TASK DETAILS ->
Filter the records below and copy every line containing the word "plane".

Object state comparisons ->
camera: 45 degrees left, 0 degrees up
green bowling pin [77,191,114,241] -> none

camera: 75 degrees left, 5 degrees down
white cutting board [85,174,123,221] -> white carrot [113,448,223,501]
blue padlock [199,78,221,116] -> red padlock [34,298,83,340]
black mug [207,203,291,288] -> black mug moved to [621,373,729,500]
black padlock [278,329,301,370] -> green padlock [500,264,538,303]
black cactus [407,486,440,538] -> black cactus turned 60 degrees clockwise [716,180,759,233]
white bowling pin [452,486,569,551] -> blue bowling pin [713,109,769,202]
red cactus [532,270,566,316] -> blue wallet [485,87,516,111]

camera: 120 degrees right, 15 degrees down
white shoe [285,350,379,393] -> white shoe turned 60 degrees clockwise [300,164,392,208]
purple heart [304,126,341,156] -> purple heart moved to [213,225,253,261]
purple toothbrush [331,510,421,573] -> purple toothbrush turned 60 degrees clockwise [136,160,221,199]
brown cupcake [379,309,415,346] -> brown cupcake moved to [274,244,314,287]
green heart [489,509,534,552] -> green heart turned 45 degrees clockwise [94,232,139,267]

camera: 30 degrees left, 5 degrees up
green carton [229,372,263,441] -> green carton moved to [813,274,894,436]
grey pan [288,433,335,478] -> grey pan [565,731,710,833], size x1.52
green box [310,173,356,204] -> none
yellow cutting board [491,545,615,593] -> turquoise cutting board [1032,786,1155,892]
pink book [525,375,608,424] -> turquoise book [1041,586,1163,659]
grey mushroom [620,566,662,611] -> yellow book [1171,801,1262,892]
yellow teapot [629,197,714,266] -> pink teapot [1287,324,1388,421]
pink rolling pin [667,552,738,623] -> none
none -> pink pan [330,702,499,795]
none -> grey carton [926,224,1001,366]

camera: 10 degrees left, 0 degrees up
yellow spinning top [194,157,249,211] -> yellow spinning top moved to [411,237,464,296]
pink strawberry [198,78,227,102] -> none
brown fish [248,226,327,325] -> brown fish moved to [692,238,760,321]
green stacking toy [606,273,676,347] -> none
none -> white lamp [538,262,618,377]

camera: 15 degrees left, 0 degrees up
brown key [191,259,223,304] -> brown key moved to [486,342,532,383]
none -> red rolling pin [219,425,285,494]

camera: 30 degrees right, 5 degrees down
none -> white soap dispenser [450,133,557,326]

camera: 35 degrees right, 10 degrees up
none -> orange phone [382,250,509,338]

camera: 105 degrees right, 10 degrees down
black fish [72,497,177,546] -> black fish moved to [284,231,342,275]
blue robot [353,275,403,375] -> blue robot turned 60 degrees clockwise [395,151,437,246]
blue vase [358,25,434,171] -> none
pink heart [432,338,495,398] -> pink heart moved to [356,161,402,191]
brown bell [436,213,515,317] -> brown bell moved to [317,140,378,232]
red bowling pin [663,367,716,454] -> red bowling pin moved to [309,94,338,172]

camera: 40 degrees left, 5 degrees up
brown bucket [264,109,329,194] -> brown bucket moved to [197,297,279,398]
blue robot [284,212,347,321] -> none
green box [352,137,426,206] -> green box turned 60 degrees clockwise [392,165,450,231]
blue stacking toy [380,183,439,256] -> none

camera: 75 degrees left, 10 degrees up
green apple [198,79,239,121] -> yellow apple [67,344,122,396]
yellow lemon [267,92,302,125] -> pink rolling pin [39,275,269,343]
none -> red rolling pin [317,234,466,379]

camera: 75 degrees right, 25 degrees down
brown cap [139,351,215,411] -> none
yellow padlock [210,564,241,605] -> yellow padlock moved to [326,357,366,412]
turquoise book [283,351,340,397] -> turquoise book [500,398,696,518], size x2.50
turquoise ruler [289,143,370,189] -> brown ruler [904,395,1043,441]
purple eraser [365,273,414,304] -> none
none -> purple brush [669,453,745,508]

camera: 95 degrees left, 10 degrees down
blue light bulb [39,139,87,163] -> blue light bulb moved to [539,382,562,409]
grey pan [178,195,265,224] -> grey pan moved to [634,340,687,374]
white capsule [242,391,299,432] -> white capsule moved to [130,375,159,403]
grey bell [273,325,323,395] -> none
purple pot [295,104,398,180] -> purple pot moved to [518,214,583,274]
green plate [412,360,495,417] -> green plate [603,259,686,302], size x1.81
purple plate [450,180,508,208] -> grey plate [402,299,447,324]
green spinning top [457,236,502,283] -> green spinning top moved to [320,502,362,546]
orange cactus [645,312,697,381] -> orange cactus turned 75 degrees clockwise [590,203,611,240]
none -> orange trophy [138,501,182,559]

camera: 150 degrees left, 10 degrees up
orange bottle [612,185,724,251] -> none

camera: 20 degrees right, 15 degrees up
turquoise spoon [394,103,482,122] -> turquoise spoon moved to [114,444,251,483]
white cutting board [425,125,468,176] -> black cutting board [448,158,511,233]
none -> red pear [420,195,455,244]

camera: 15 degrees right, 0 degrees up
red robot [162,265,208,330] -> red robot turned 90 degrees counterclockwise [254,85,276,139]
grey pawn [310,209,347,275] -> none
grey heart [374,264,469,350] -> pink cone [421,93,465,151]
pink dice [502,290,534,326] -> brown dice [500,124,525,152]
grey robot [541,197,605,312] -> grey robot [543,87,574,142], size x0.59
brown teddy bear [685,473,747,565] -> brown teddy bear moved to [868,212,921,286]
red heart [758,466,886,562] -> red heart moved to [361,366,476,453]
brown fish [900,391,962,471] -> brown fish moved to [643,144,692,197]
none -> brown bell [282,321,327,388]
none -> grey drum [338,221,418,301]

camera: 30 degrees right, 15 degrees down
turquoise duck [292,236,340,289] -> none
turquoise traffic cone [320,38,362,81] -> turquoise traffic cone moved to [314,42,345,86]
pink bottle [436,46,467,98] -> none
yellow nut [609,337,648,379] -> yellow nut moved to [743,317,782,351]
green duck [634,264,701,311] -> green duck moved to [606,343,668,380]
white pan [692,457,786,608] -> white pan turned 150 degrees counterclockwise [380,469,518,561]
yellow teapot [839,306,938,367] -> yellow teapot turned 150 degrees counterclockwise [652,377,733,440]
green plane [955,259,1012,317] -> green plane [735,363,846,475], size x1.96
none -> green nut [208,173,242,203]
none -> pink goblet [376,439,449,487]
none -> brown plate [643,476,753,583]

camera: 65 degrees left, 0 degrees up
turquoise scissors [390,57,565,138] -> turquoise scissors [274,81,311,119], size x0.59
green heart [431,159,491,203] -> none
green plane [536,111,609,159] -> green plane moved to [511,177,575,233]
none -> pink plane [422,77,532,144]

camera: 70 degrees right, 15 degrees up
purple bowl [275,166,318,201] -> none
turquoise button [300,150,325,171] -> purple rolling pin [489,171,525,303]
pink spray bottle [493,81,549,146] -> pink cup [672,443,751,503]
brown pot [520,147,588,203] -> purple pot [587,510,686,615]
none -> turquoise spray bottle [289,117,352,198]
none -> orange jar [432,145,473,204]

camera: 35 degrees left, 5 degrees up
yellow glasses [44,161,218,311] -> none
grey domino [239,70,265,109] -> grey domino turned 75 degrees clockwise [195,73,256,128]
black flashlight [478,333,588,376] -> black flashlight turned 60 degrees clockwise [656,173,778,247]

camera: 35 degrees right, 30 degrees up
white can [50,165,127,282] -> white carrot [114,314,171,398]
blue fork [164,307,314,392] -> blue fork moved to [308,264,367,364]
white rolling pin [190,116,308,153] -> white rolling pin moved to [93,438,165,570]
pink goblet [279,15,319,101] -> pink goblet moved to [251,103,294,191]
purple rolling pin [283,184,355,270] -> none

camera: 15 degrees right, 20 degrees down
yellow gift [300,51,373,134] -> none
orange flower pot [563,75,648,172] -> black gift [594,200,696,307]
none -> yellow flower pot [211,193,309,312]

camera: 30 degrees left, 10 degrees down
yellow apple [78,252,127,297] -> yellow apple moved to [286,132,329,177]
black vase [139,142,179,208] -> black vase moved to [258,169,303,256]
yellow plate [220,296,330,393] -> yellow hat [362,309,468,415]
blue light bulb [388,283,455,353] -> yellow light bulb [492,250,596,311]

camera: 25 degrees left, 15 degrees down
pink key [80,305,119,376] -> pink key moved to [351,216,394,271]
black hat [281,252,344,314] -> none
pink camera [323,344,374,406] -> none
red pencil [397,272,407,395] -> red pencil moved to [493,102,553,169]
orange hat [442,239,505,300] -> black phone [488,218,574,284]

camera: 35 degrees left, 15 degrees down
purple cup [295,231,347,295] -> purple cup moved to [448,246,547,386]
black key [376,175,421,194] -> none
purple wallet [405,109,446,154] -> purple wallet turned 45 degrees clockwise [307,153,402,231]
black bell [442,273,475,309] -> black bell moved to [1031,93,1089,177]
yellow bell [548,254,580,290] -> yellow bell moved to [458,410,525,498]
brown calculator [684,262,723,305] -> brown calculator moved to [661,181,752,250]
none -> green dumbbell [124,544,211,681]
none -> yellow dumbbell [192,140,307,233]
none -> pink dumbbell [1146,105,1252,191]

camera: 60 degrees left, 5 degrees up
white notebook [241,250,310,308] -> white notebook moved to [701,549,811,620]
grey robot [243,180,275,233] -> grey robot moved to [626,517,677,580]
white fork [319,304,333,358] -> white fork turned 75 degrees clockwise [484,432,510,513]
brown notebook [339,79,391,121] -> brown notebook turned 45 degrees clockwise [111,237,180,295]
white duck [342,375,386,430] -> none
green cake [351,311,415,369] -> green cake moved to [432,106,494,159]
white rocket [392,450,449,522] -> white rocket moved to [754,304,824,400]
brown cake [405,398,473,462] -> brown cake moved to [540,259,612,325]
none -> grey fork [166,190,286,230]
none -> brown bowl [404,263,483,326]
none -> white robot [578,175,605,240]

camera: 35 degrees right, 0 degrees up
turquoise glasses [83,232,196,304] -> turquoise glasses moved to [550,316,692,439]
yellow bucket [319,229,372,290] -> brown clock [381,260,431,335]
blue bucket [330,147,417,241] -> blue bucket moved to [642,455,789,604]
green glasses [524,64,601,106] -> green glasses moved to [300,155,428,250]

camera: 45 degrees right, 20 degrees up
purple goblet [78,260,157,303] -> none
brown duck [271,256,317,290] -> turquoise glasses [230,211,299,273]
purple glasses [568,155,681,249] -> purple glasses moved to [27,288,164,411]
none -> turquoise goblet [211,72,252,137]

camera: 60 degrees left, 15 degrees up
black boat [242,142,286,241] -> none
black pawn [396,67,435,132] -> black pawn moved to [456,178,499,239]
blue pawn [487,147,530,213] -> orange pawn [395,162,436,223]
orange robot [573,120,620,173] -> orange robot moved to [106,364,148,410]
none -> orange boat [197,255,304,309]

RESULT ->
green plane [955,259,1012,317] -> green plane [735,363,846,475], size x1.96
green plane [536,111,609,159] -> green plane moved to [511,177,575,233]
none -> pink plane [422,77,532,144]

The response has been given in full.